— Work to be completed —
Each line from the line that includes "pink cylinder [604,153,664,231] -> none" through the end of the material below must be transcribed exactly, with no other lines.

— Input material —
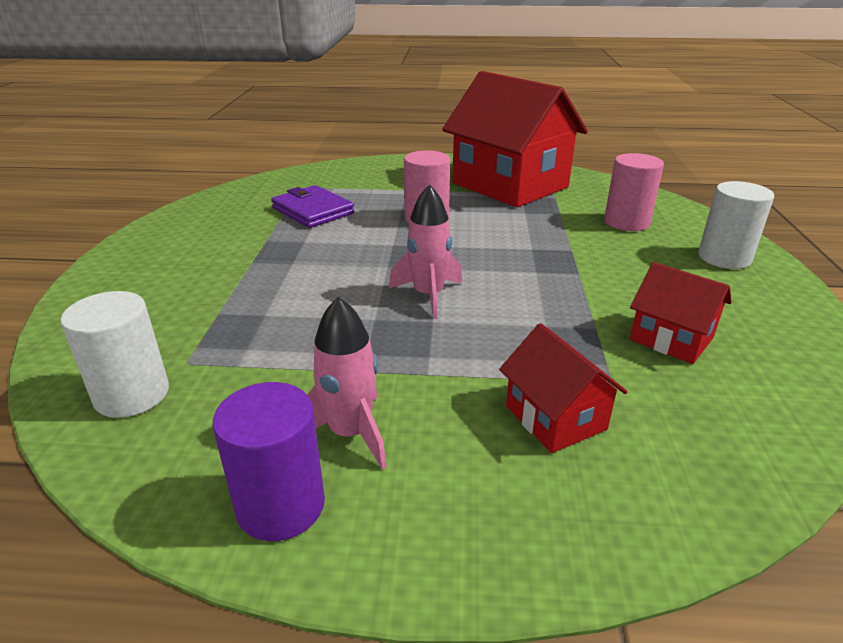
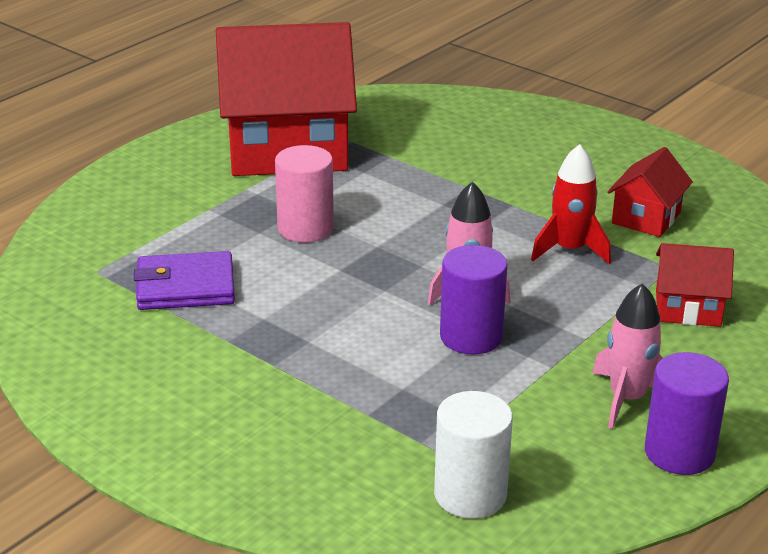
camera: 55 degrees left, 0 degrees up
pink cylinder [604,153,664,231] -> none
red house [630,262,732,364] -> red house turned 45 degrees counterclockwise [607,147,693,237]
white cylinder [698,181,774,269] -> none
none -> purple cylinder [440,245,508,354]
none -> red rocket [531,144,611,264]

— Expected answer —
pink cylinder [604,153,664,231] -> none
red house [630,262,732,364] -> red house turned 45 degrees counterclockwise [607,147,693,237]
white cylinder [698,181,774,269] -> none
none -> purple cylinder [440,245,508,354]
none -> red rocket [531,144,611,264]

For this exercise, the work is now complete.